Saved data entries
+++

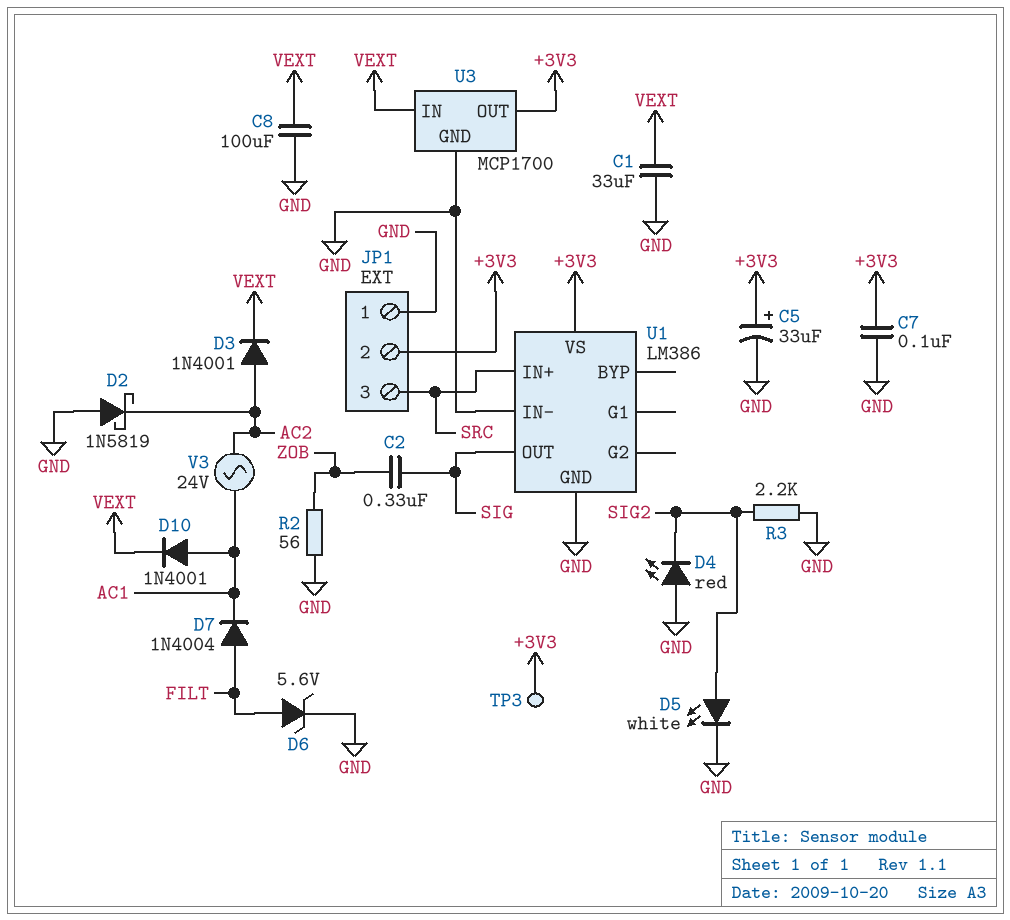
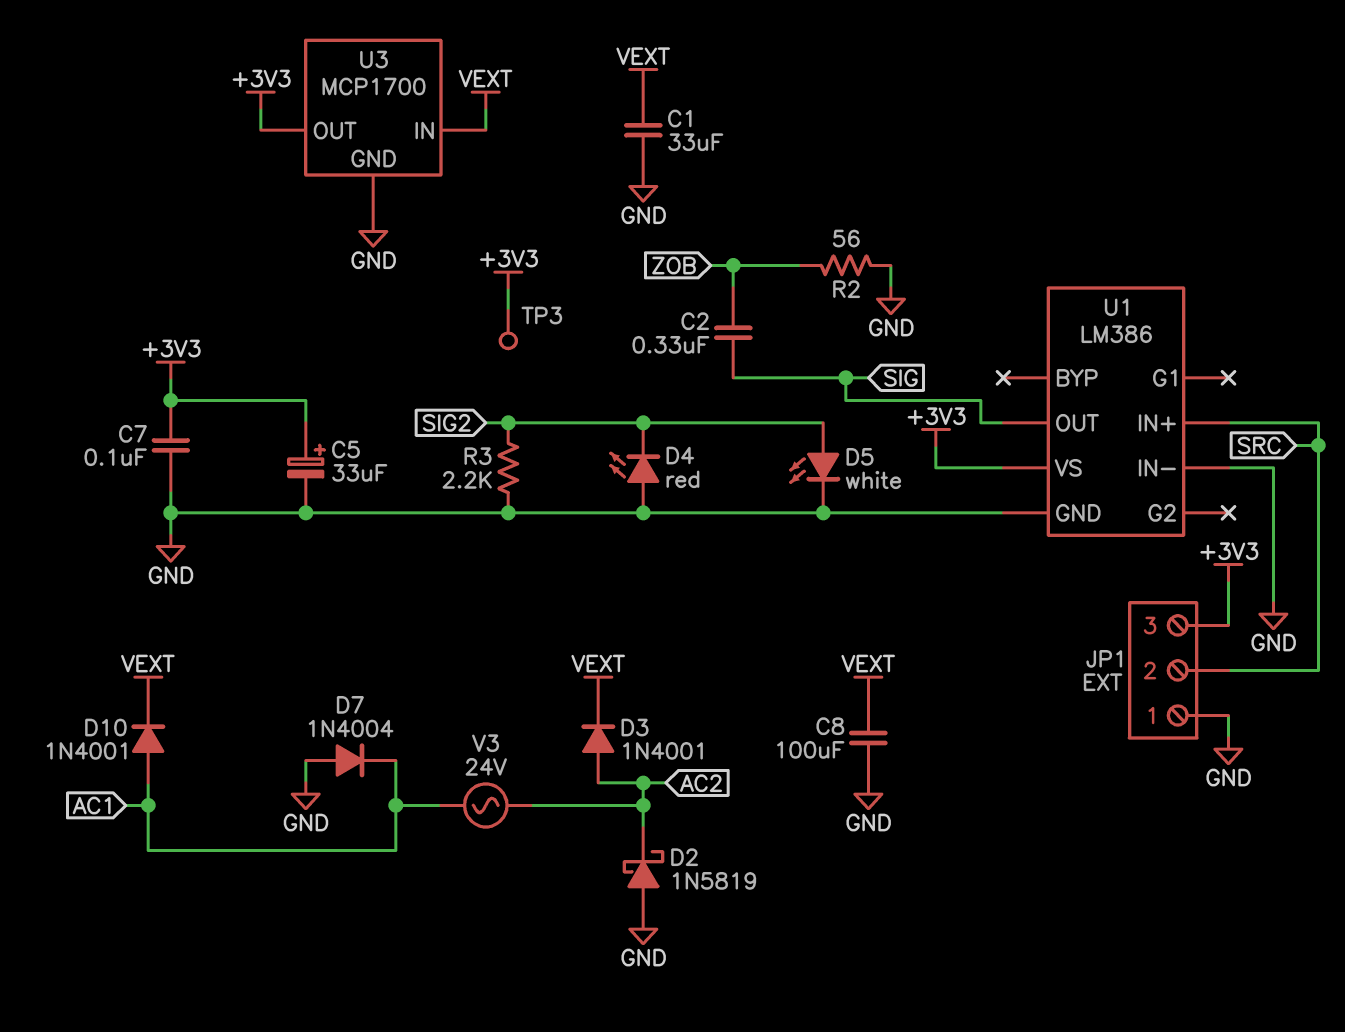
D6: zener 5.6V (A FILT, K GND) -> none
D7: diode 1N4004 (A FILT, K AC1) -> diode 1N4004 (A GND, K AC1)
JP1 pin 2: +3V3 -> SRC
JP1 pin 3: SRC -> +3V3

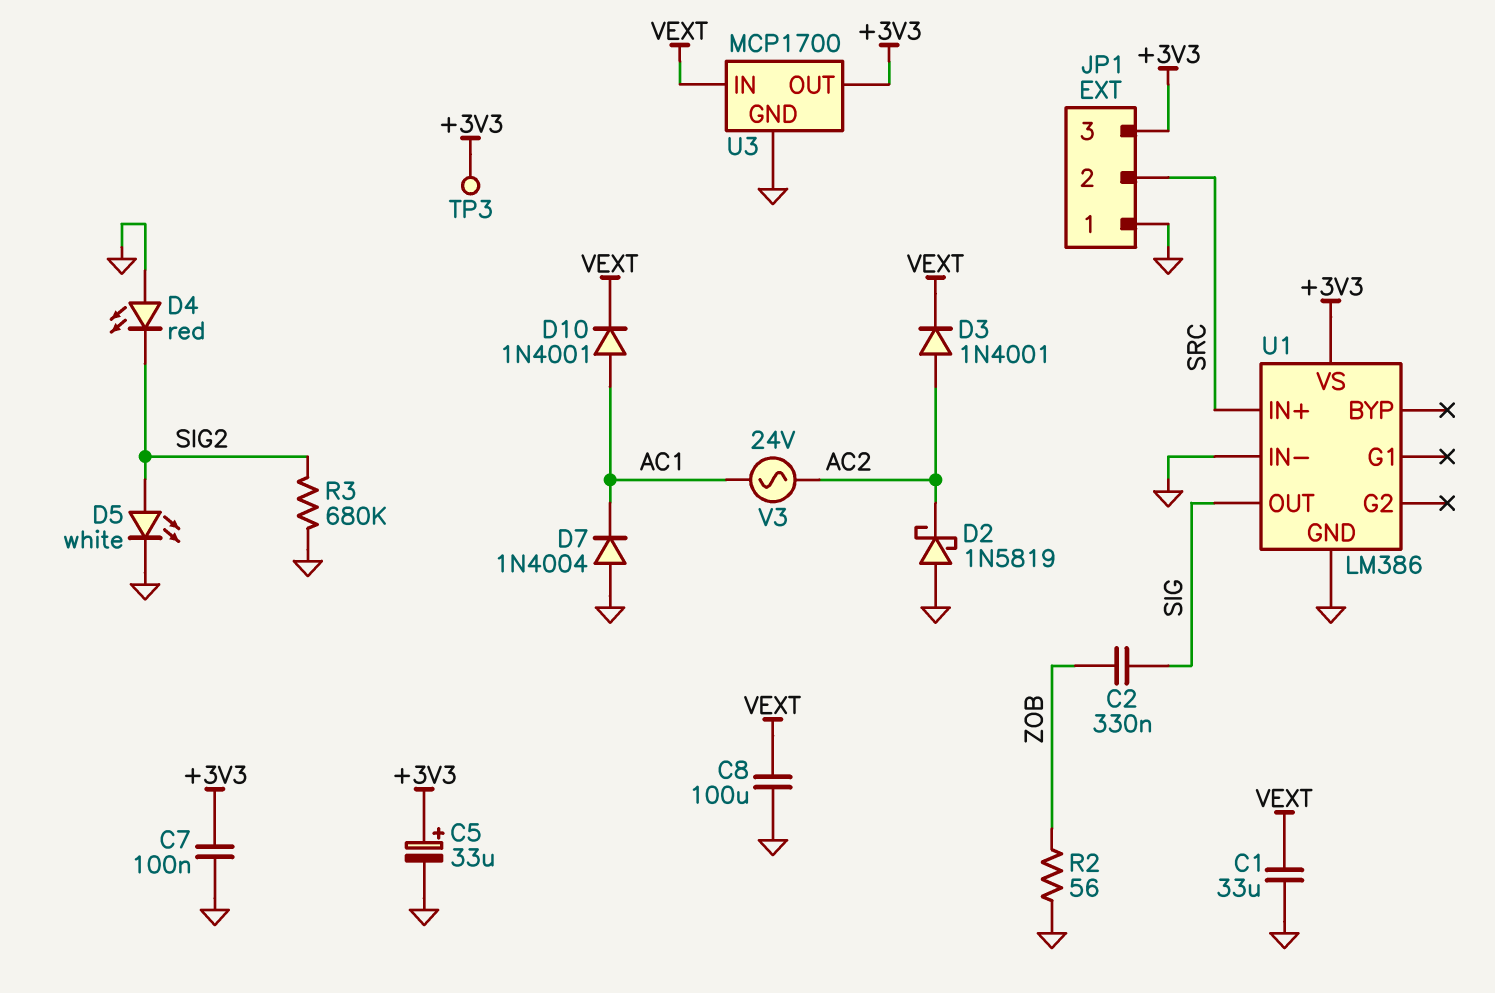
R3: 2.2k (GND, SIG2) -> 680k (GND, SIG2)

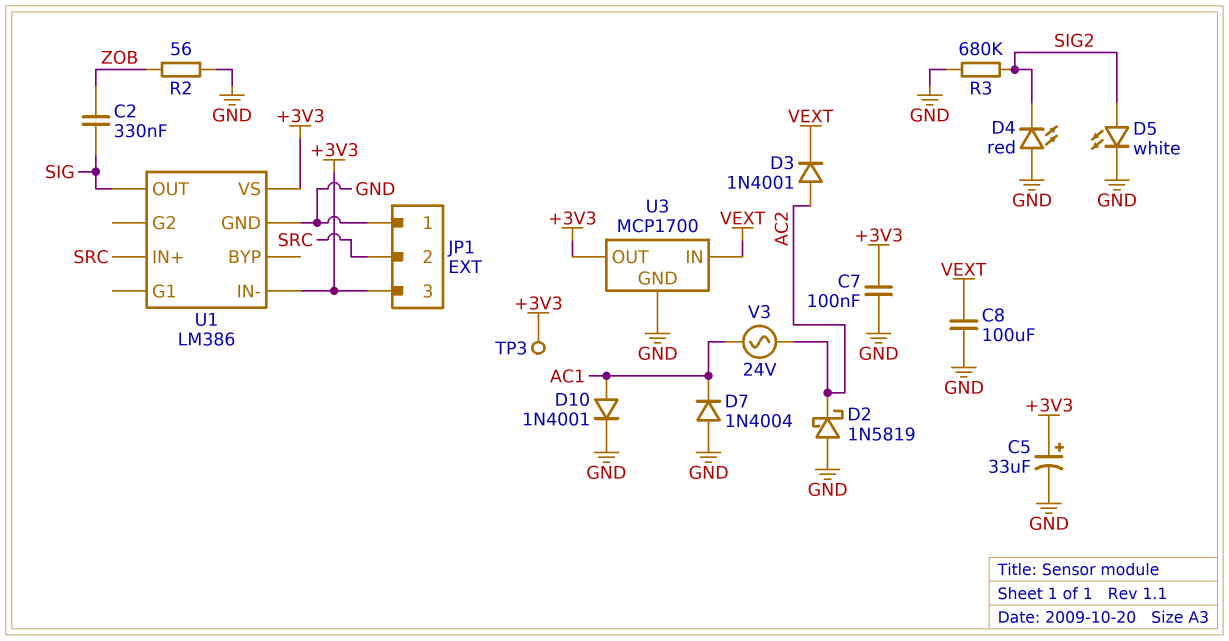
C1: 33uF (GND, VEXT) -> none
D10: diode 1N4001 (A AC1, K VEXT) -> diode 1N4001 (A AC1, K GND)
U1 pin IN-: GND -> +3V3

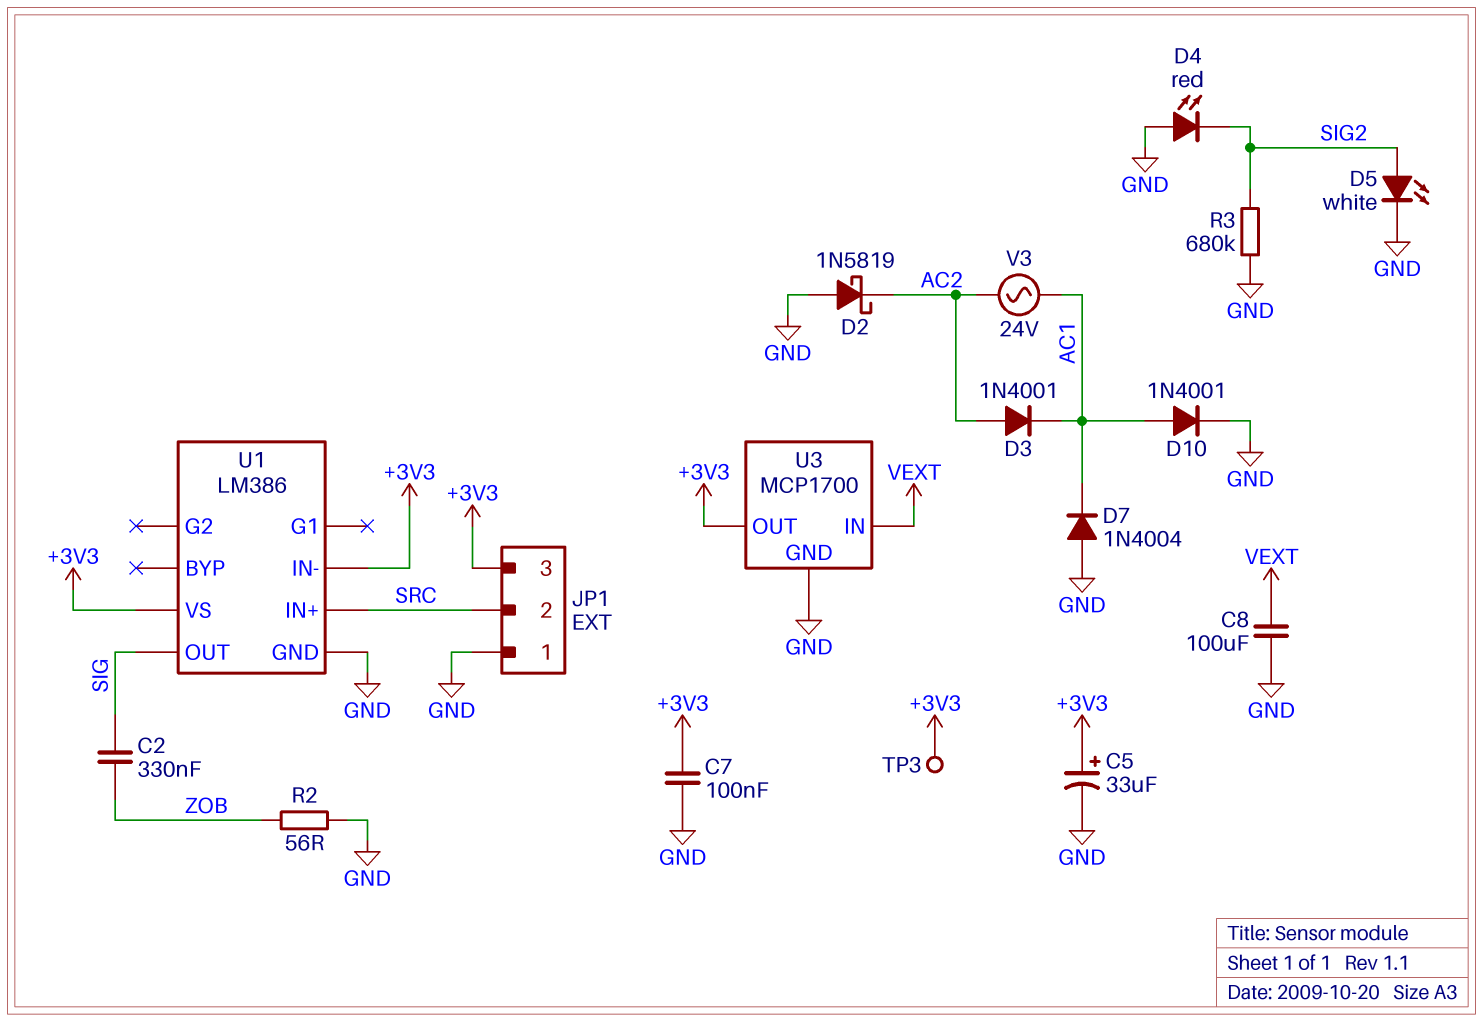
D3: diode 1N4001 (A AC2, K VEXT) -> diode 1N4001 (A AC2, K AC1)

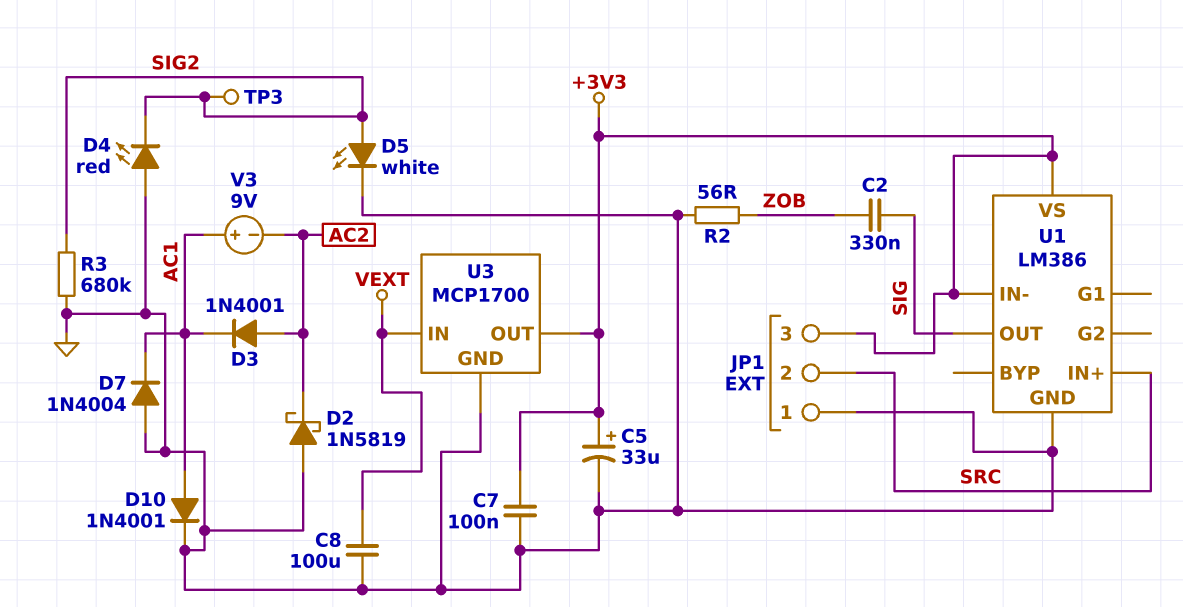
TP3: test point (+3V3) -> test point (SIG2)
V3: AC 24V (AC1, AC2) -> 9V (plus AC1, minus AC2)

+++

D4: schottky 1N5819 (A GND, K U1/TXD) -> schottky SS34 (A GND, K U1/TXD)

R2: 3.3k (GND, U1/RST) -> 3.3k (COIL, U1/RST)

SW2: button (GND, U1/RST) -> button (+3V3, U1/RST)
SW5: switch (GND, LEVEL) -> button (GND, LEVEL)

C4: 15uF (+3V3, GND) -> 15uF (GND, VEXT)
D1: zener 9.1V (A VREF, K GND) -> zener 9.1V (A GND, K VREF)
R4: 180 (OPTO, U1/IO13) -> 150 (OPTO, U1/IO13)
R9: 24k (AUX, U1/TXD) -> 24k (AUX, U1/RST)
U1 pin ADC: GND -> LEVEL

+++

* Problem details
Copy only this from above: the line containing "D6: zener 5.6V (A FILT, K GND) -> none", the line containing "V3: AC 24V (AC1, AC2)", and all lines between, printed exactly. Leave out the pictures.

* Exercise solution
D6: zener 5.6V (A FILT, K GND) -> none
D7: diode 1N4004 (A FILT, K AC1) -> diode 1N4004 (A GND, K AC1)
JP1 pin 2: +3V3 -> SRC
JP1 pin 3: SRC -> +3V3

R3: 2.2k (GND, SIG2) -> 680k (GND, SIG2)

C1: 33uF (GND, VEXT) -> none
D10: diode 1N4001 (A AC1, K VEXT) -> diode 1N4001 (A AC1, K GND)
U1 pin IN-: GND -> +3V3

D3: diode 1N4001 (A AC2, K VEXT) -> diode 1N4001 (A AC2, K AC1)

TP3: test point (+3V3) -> test point (SIG2)
V3: AC 24V (AC1, AC2) -> 9V (plus AC1, minus AC2)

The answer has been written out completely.